(STUDY MATERIAL Opens)
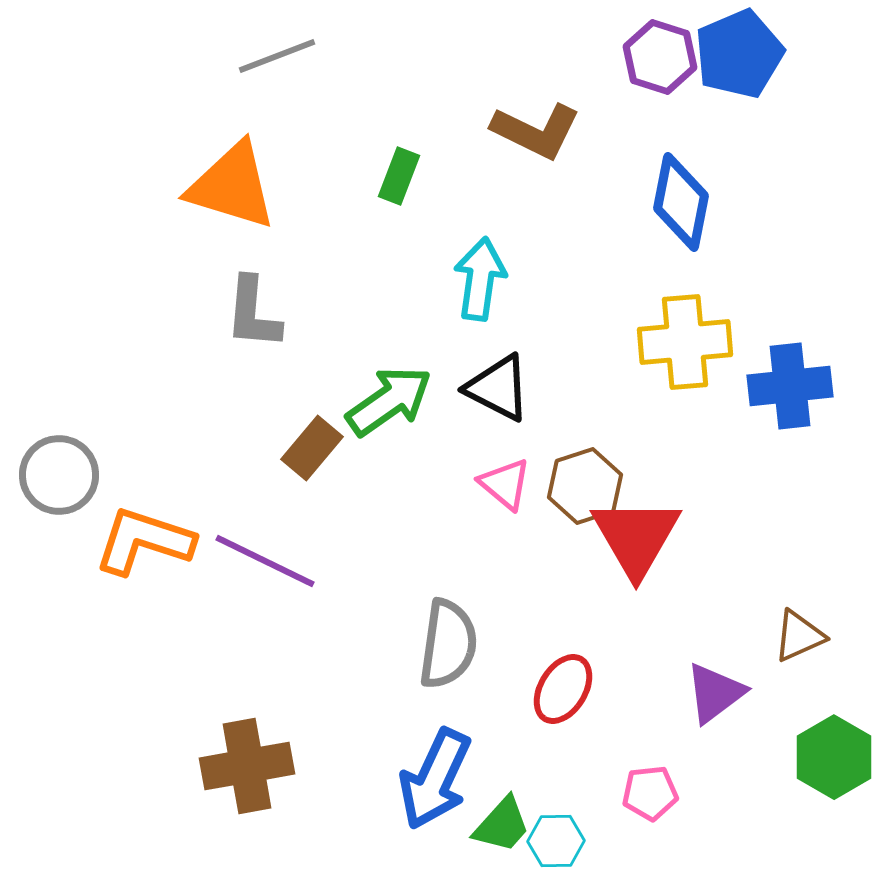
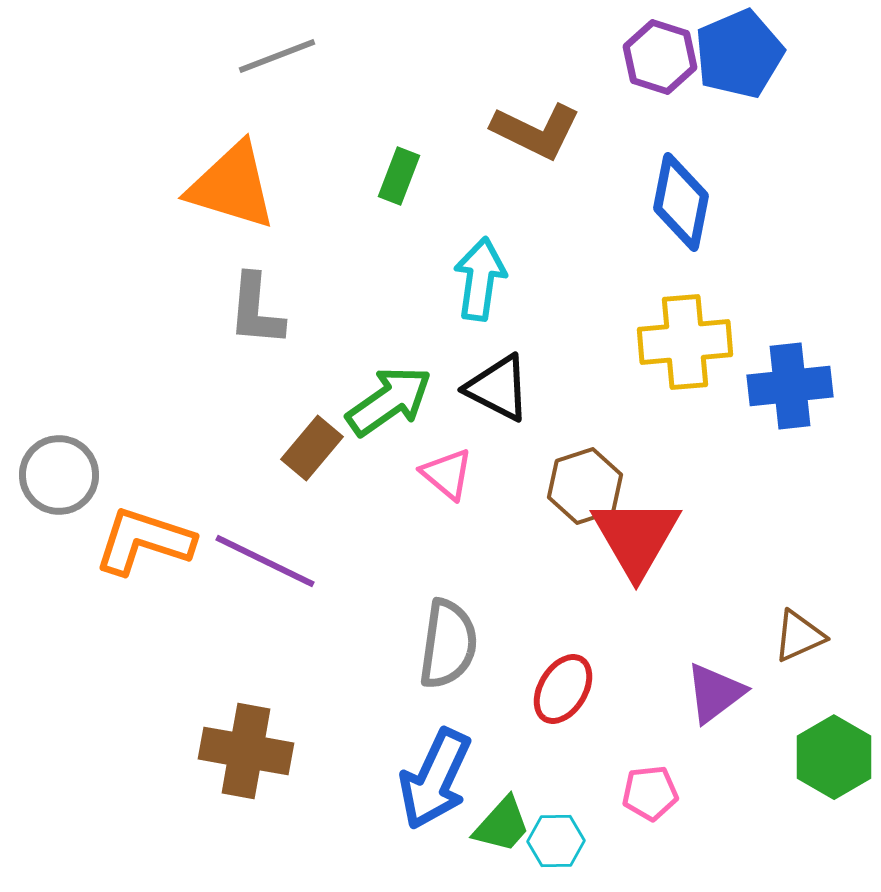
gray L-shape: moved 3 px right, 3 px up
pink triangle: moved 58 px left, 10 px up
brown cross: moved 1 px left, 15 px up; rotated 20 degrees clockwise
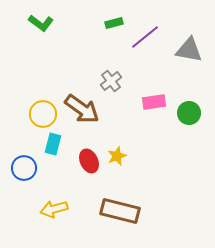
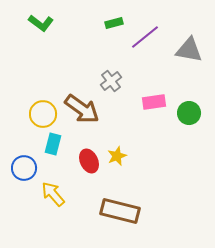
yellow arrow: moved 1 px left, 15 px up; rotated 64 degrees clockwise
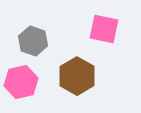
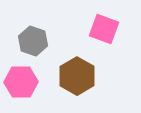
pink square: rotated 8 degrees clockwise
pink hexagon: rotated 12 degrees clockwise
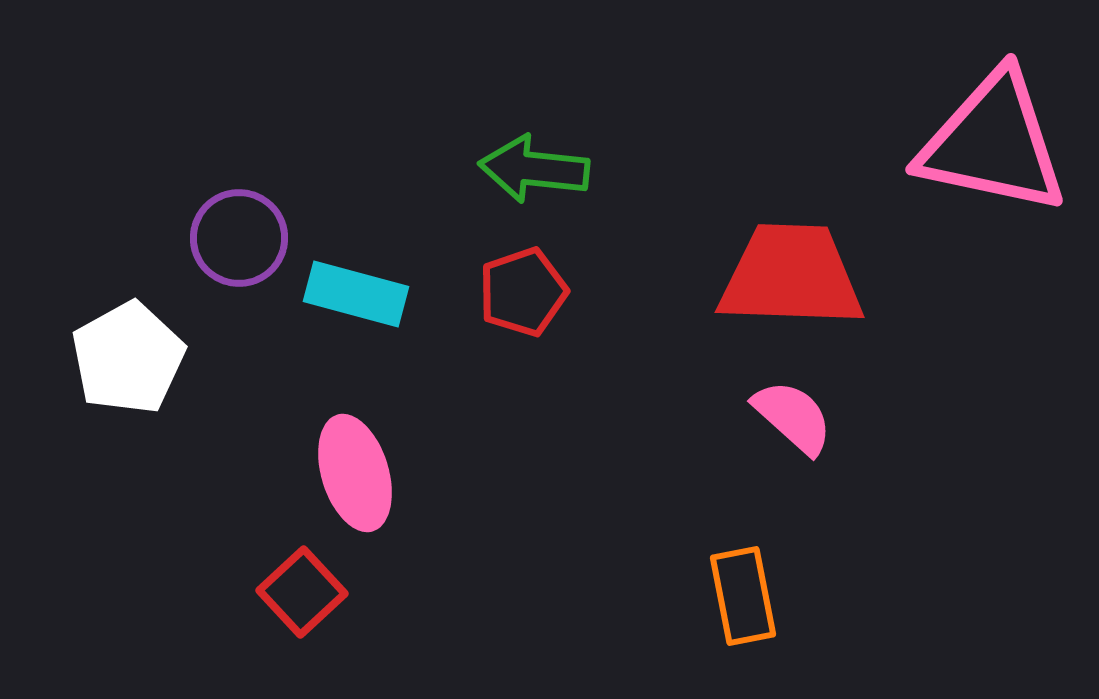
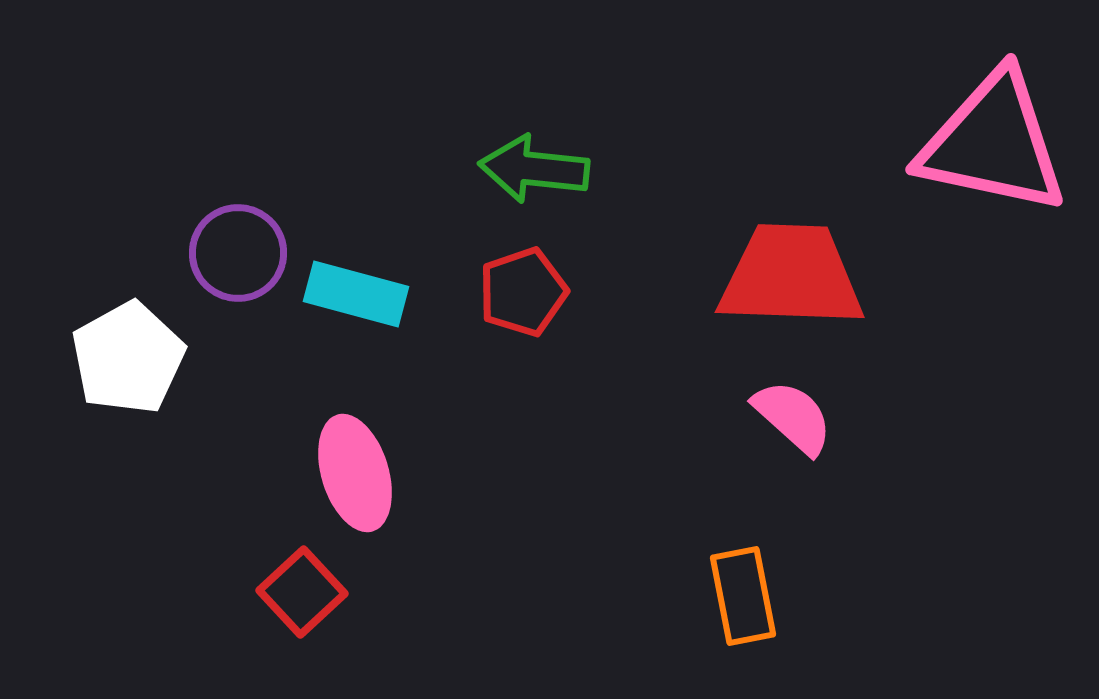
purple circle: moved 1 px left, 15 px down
(STUDY MATERIAL Closes)
→ **TASK ITEM**
Across the listing, how many lines contain "left"? State the number and nothing else.

→ **RESULT OF THE TASK**
4